- **Stored data**
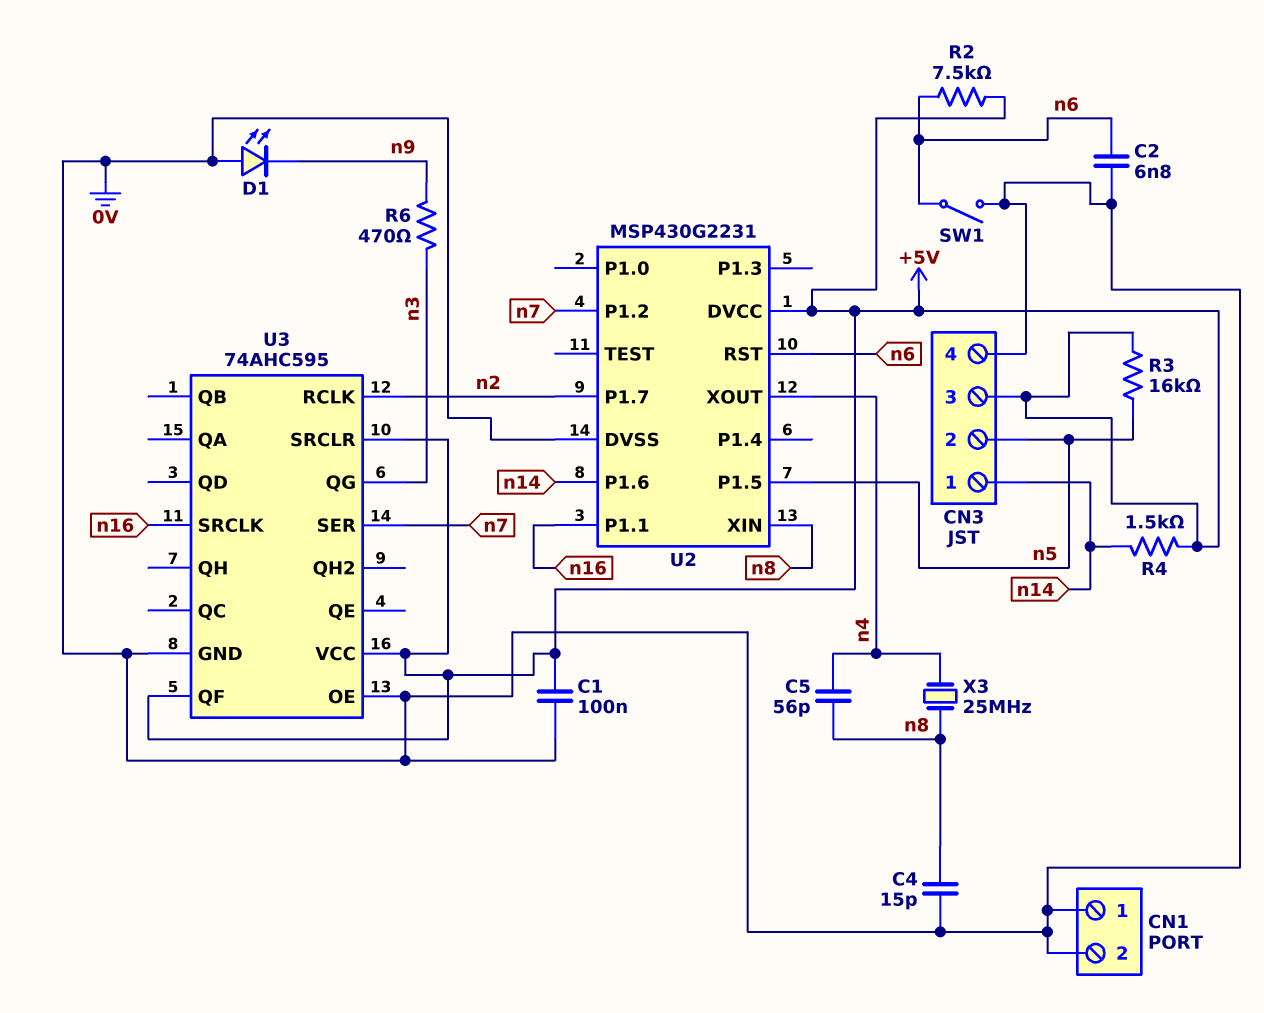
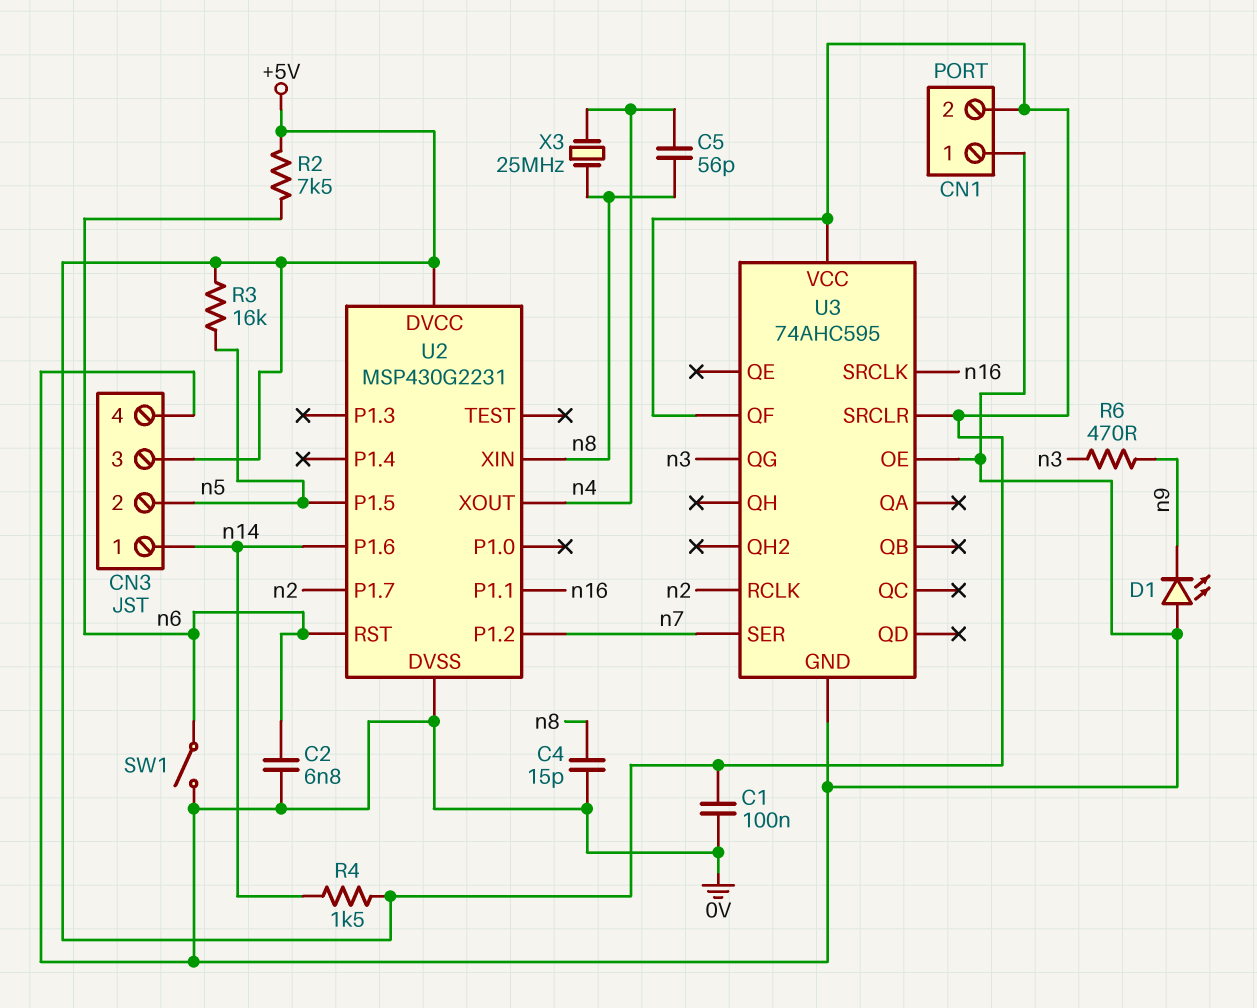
CN1 pin 2: 0V -> +5V

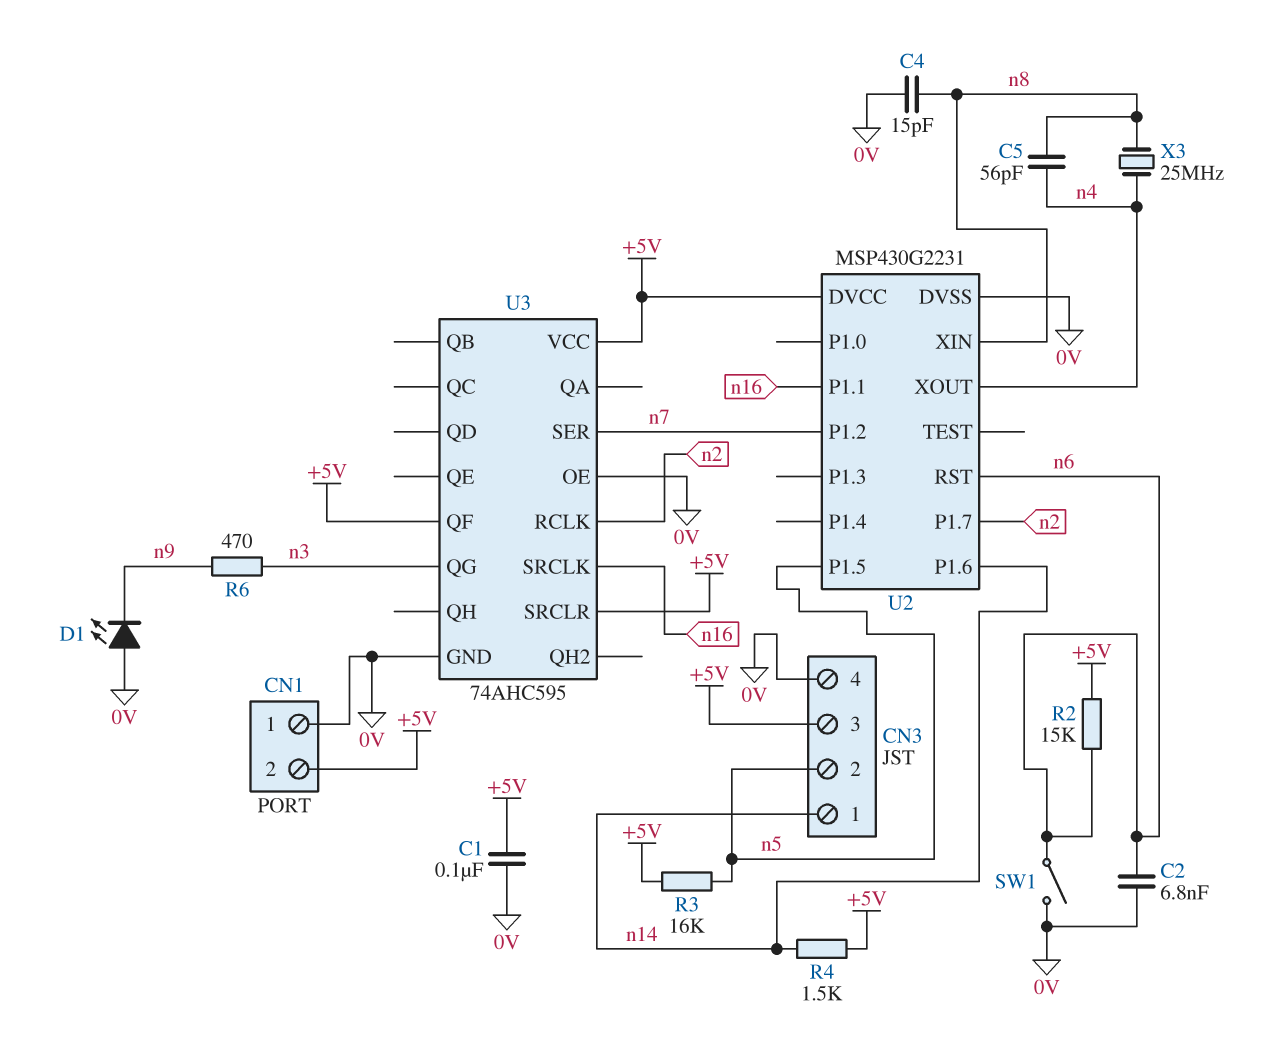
R2: 7.5k (+5V, n6) -> 15k (+5V, n6)

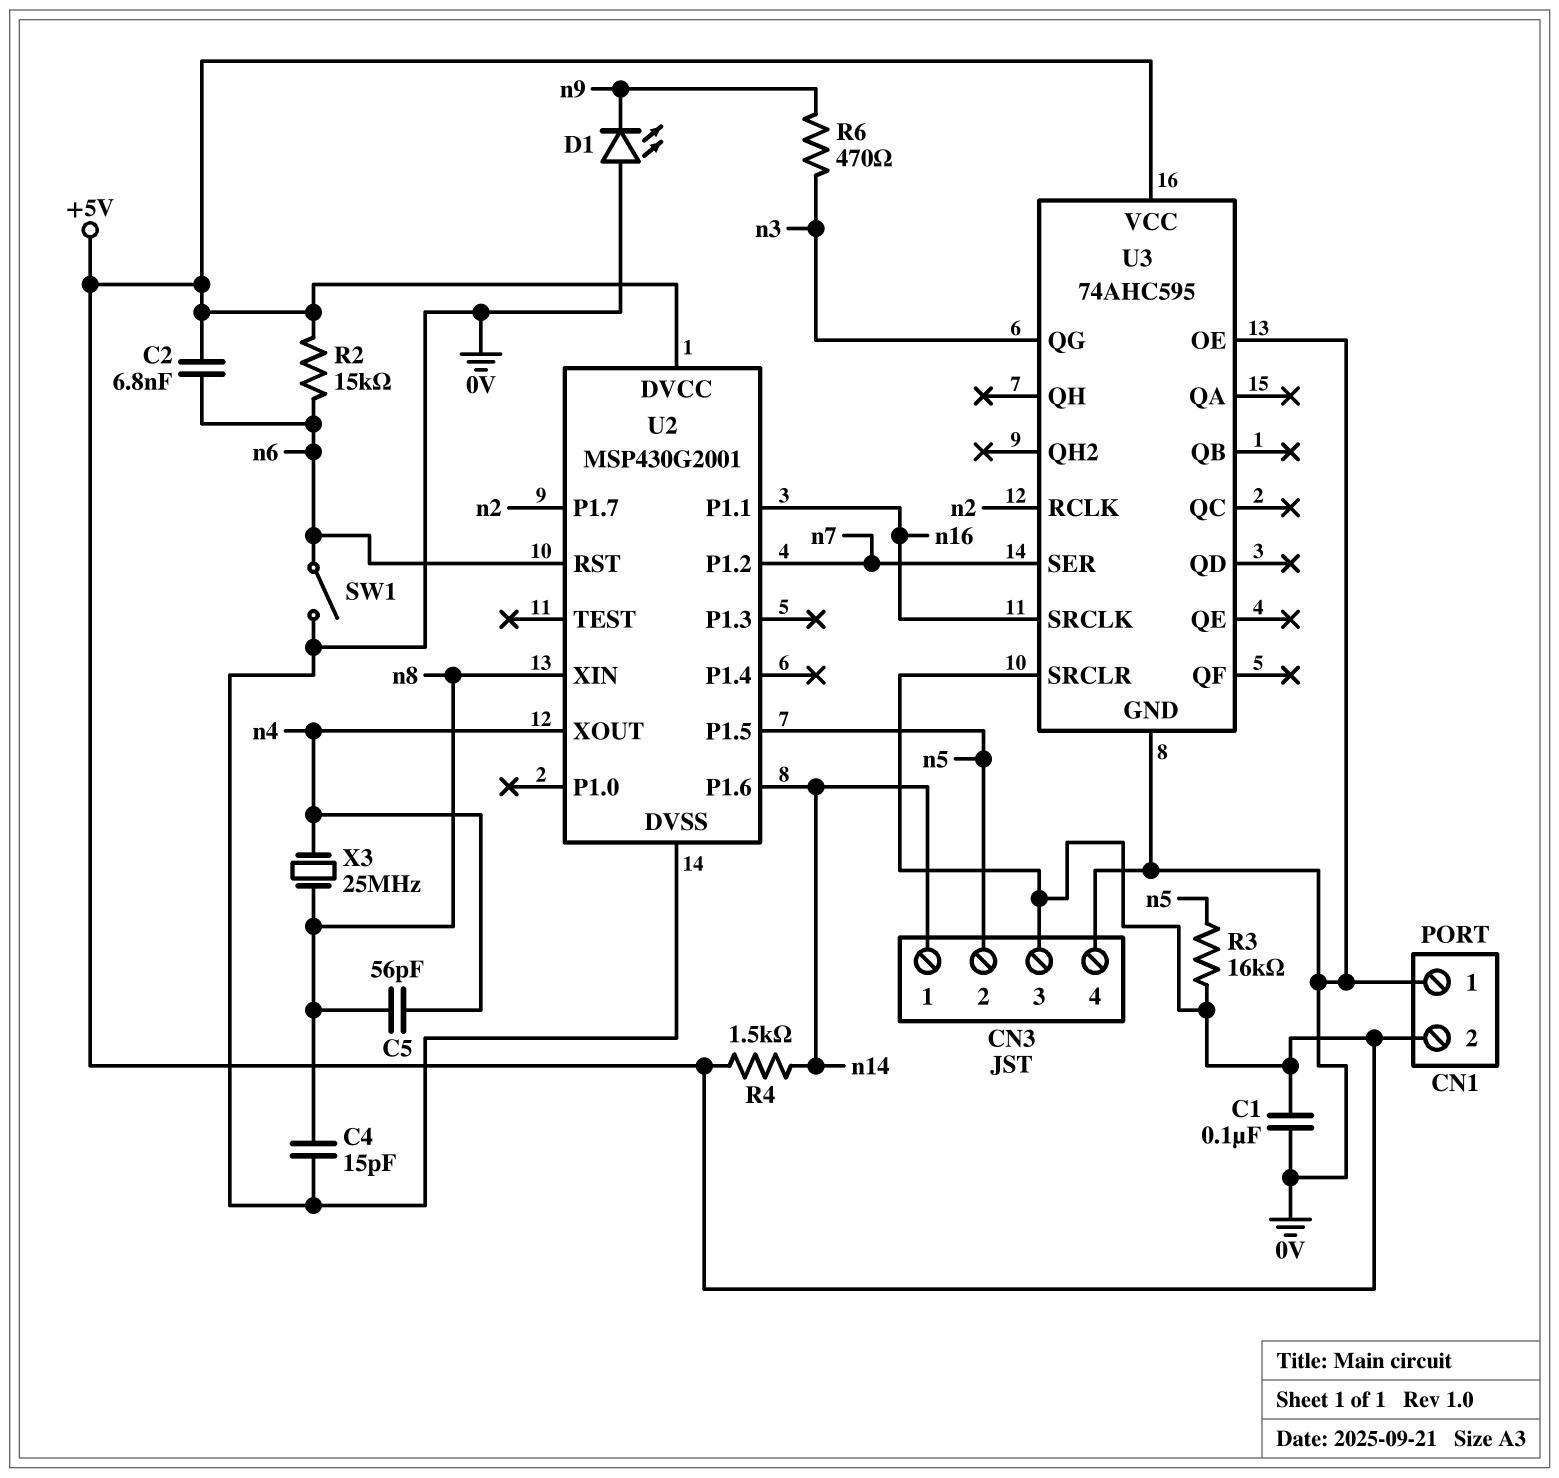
C2: 6.8nF (0V, n6) -> 6.8nF (+5V, n6)
U2: MSP430G2231 -> MSP430G2001
U3 pin QF: +5V -> none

- **Instructions for the task**
The expected output is the full data above, reproduced exactly with no images.

- **Response to the task**
CN1 pin 2: 0V -> +5V

R2: 7.5k (+5V, n6) -> 15k (+5V, n6)

C2: 6.8nF (0V, n6) -> 6.8nF (+5V, n6)
U2: MSP430G2231 -> MSP430G2001
U3 pin QF: +5V -> none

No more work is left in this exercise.